### What you will do
Where the line with "RTC pin SCL: D21 -> D22" appears below, start writing out lines exactly, and finish with the line with "LUX pin SCL: D22 -> TX2", which is included; write out nothing else.

[Change detection data]
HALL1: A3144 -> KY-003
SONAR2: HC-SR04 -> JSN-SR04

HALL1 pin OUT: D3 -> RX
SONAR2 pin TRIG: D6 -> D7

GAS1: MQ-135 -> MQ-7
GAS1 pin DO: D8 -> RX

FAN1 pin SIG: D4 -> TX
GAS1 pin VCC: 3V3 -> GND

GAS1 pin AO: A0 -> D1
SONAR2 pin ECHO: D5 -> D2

* * *

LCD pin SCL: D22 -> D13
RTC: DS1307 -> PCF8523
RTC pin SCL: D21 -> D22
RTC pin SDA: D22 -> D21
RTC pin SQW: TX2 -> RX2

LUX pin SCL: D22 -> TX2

* * *

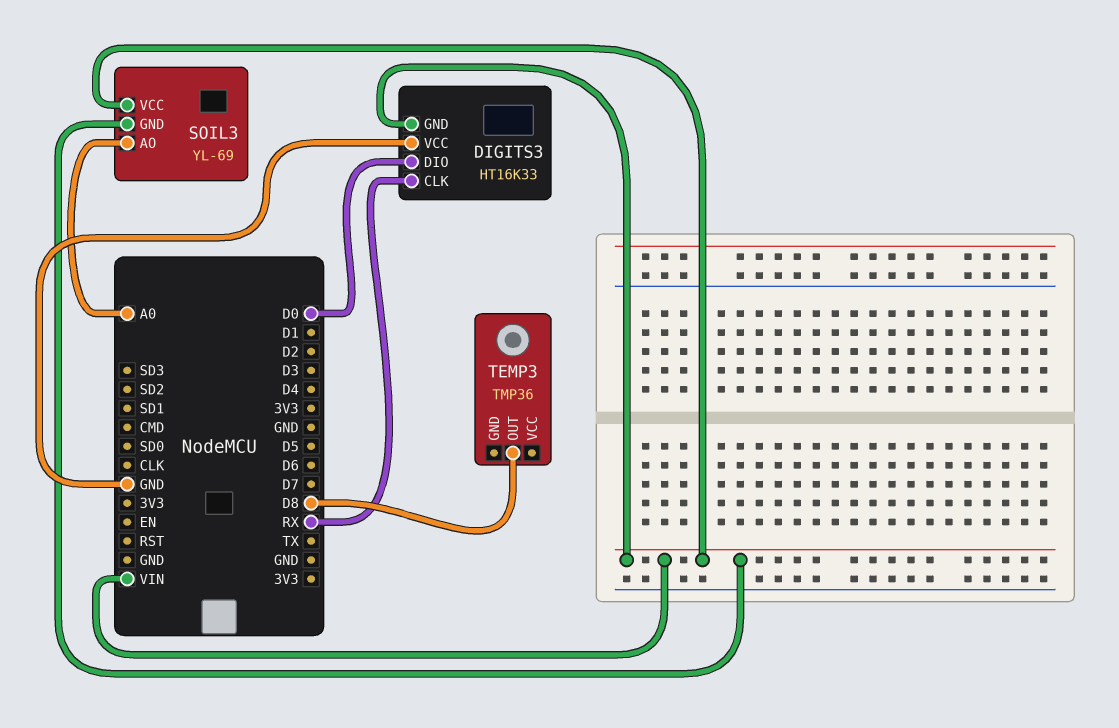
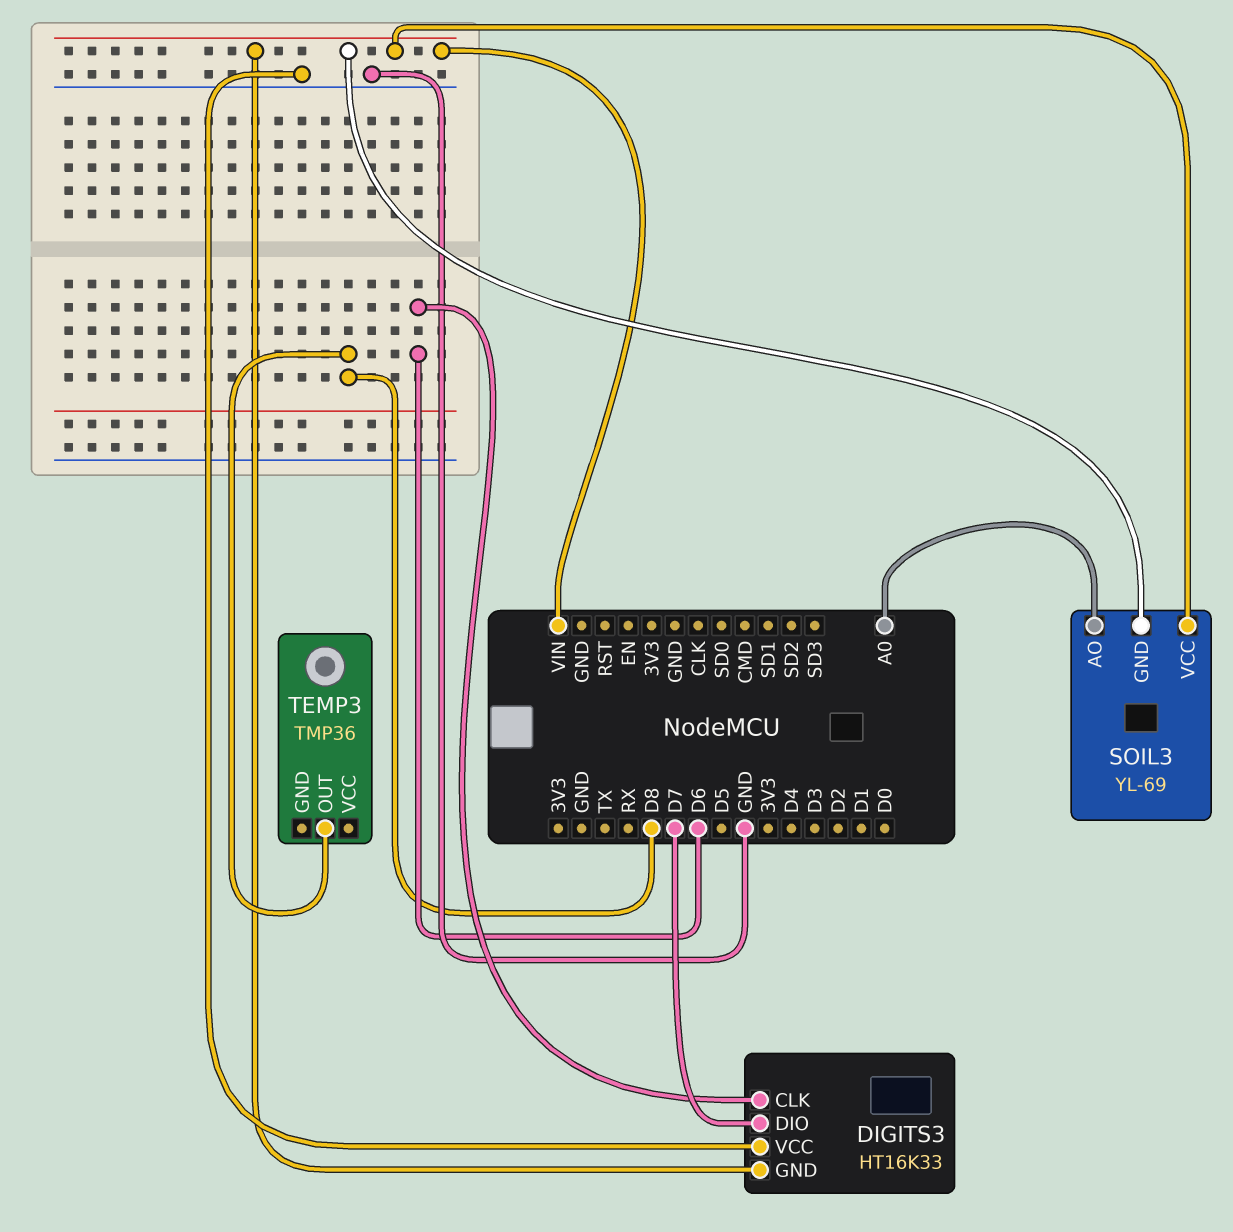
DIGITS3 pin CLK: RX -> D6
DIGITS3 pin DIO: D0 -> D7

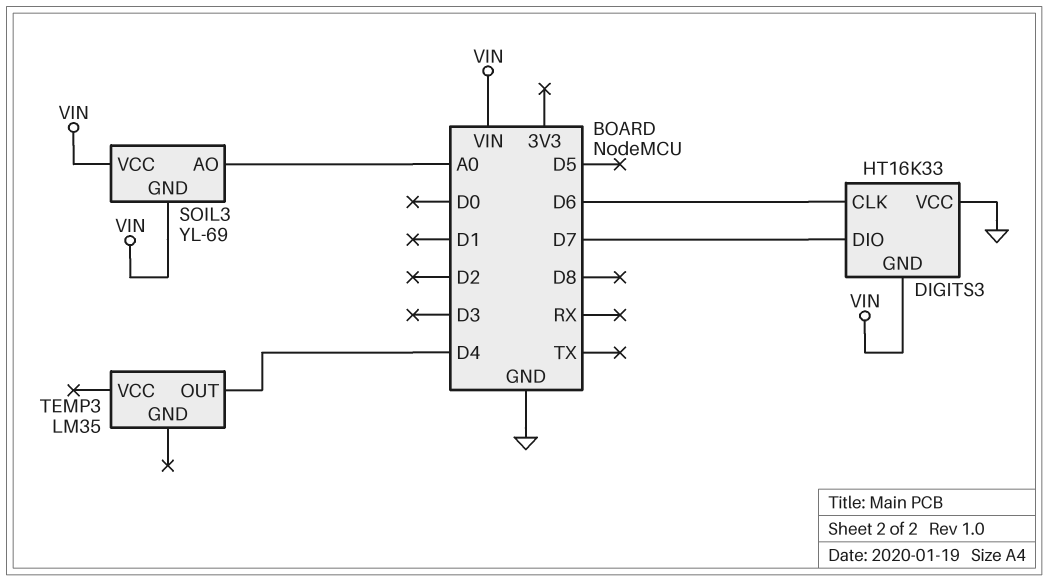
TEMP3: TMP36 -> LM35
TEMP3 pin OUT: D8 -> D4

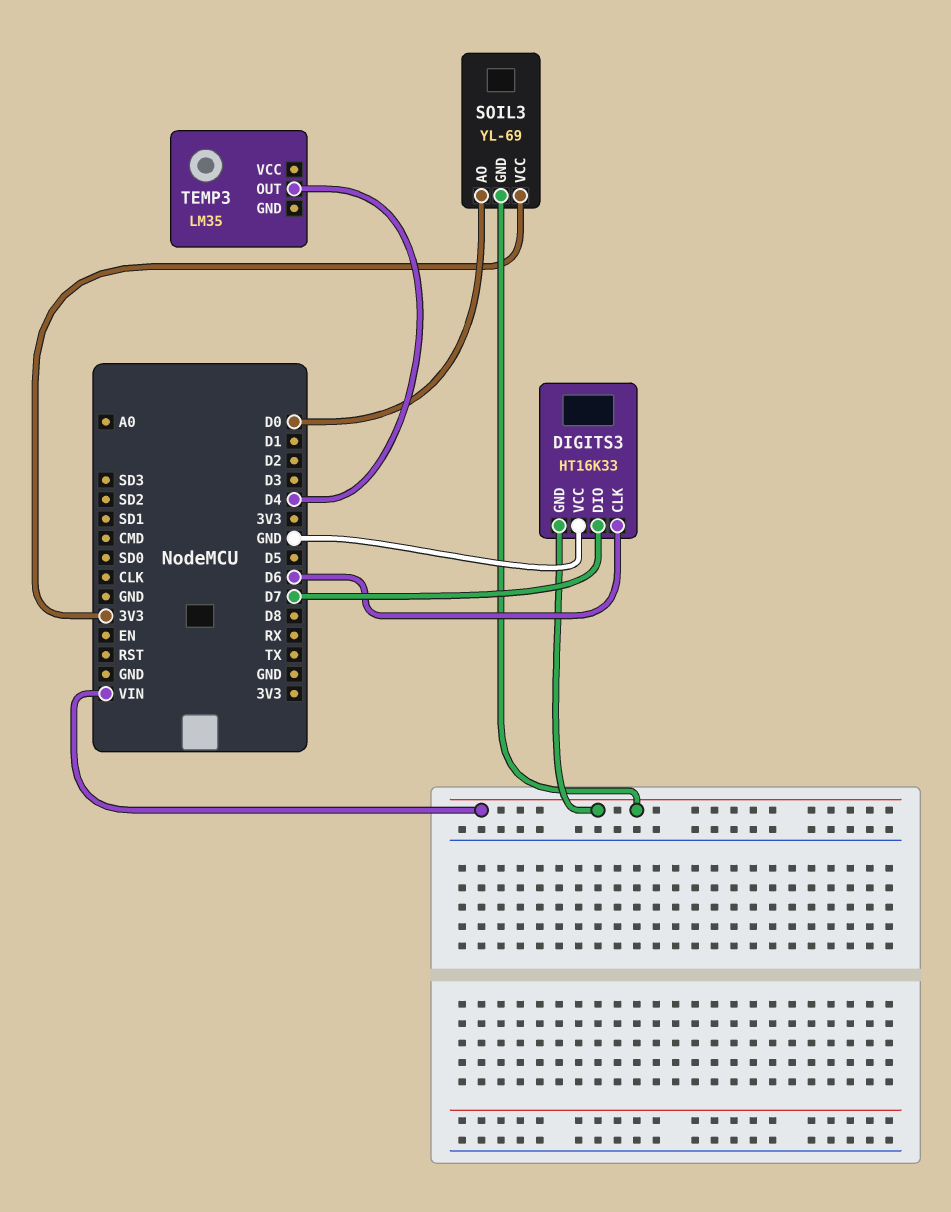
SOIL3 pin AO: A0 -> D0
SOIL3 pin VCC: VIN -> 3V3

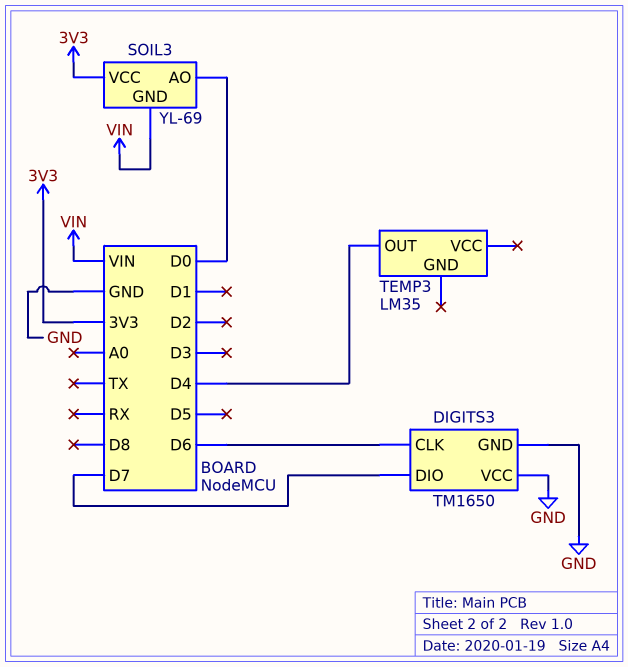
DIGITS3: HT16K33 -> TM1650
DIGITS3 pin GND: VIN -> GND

### Reply
RTC pin SCL: D21 -> D22
RTC pin SDA: D22 -> D21
RTC pin SQW: TX2 -> RX2

LUX pin SCL: D22 -> TX2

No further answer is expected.